Problem to solve: Once you find the line containing "gray hexagon: (165, 866) -> (209, 834), moved", set down exactly that line and every one after it through the end of the listing below, with both ends included and any pictures omitted.

========================================================================

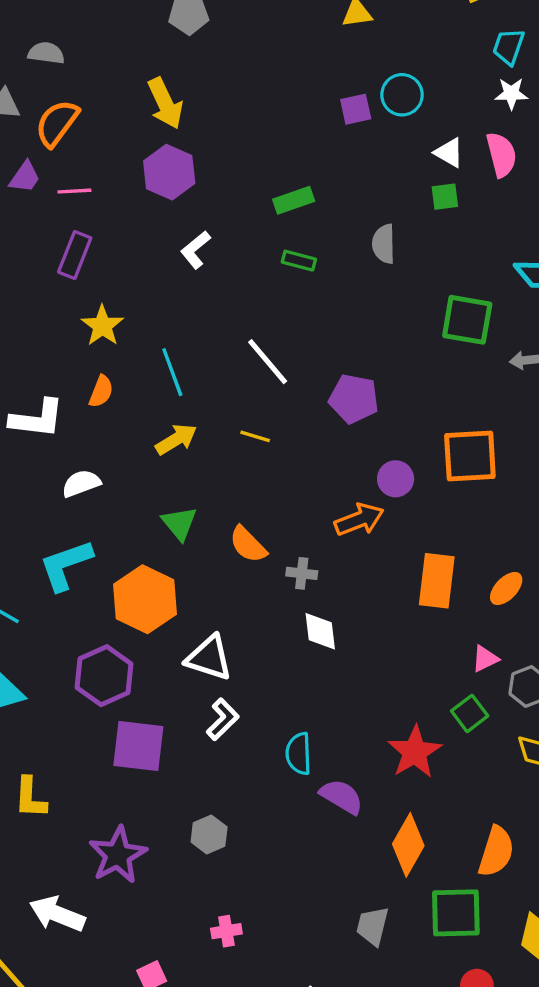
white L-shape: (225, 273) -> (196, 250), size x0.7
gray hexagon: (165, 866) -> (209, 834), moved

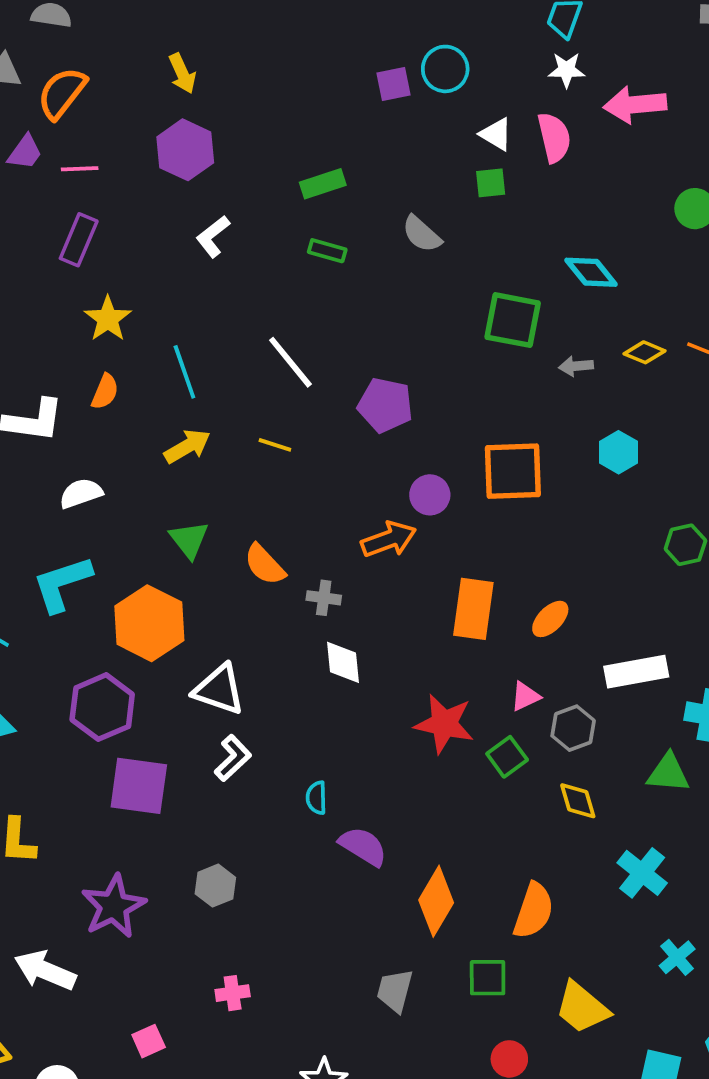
yellow arrow: (165, 103) -> (182, 73), size x0.7
gray semicircle: (384, 244) -> (422, 234), turned -48
red star: (415, 752) -> (444, 724), moved, turned -30
cyan semicircle: (299, 754) -> (316, 798), size x0.7
green square: (456, 913) -> (488, 978), size x0.7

========================================================================

Solution to the problem:
gray hexagon: (165, 866) -> (209, 834), moved

yellow arrow: (165, 103) -> (182, 73), size x0.7
gray semicircle: (384, 244) -> (422, 234), turned -48
red star: (415, 752) -> (444, 724), moved, turned -30
cyan semicircle: (299, 754) -> (316, 798), size x0.7
green square: (456, 913) -> (488, 978), size x0.7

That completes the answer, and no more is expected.